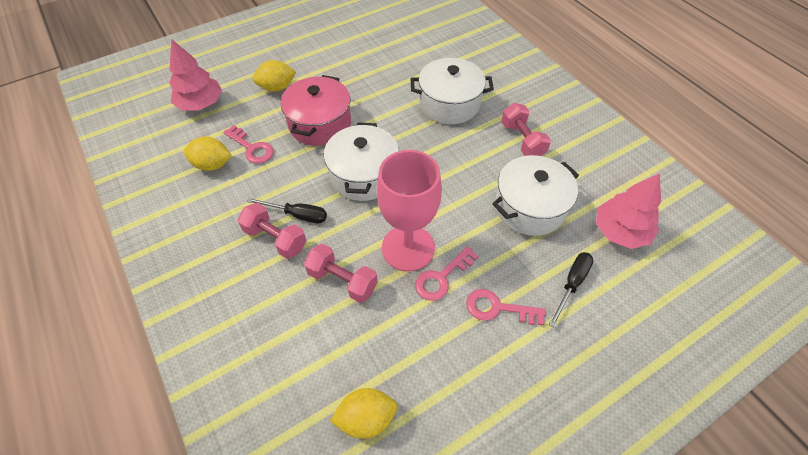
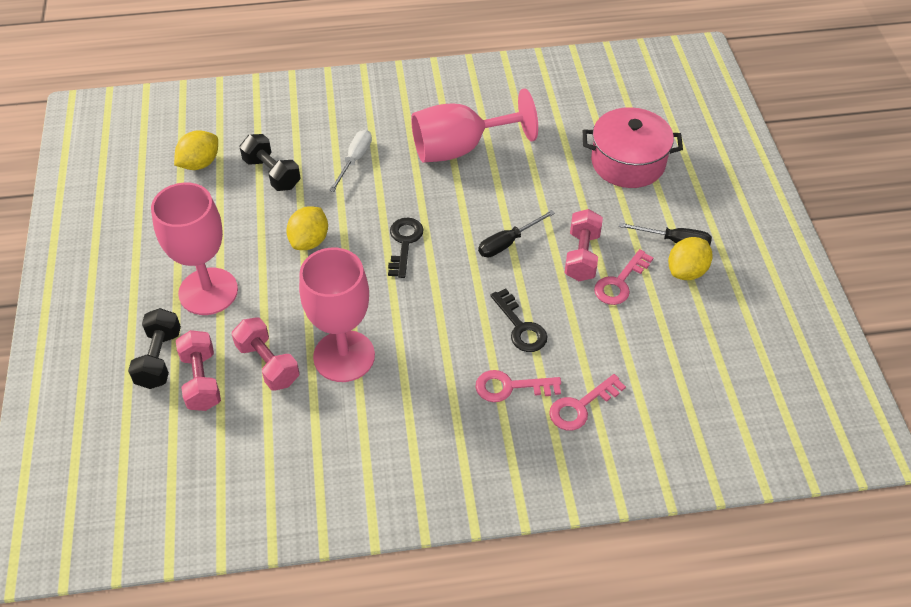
black dumbbell: 0 -> 2
black key: 0 -> 2
pink goblet: 1 -> 3
pink tree: 2 -> 0
white pot: 3 -> 0
white screwdriver: 0 -> 1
------------------------------------------------------------
A word-for-word copy of the records above is needed, pictures excluded.

= Answer to the problem =
black dumbbell: 0 -> 2
black key: 0 -> 2
pink goblet: 1 -> 3
pink tree: 2 -> 0
white pot: 3 -> 0
white screwdriver: 0 -> 1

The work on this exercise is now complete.